__EXTRACTED ENTRIES__.
****
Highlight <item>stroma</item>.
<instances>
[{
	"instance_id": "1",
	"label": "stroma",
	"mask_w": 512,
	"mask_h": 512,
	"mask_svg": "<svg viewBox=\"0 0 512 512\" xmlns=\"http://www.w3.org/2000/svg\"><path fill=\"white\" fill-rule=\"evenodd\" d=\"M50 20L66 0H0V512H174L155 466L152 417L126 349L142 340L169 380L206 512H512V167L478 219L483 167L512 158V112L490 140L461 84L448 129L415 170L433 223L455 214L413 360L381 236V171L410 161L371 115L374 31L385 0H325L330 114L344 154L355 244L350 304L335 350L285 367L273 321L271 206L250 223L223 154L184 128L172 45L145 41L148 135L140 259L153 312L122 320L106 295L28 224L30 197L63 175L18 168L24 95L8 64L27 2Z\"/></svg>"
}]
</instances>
****
__PROMPT__. Extract each line of the material exactly as it stands.

__SOLUTION TO THE PROBLEM__.
Highlight <item>stroma</item>.
<instances>
[{
	"instance_id": "1",
	"label": "stroma",
	"mask_w": 512,
	"mask_h": 512,
	"mask_svg": "<svg viewBox=\"0 0 512 512\" xmlns=\"http://www.w3.org/2000/svg\"><path fill=\"white\" fill-rule=\"evenodd\" d=\"M50 20L66 0H0V512H174L155 466L152 417L126 349L142 340L169 380L206 512H512V167L478 219L483 167L512 158V112L490 140L461 84L448 129L415 170L433 223L455 214L413 360L381 236V171L410 161L371 115L374 31L385 0H325L330 114L344 154L355 244L350 304L335 350L285 367L273 321L271 206L250 223L223 154L184 128L172 45L145 41L148 135L140 259L153 312L122 320L106 295L28 224L30 197L63 175L18 168L24 95L8 64L27 2Z\"/></svg>"
}]
</instances>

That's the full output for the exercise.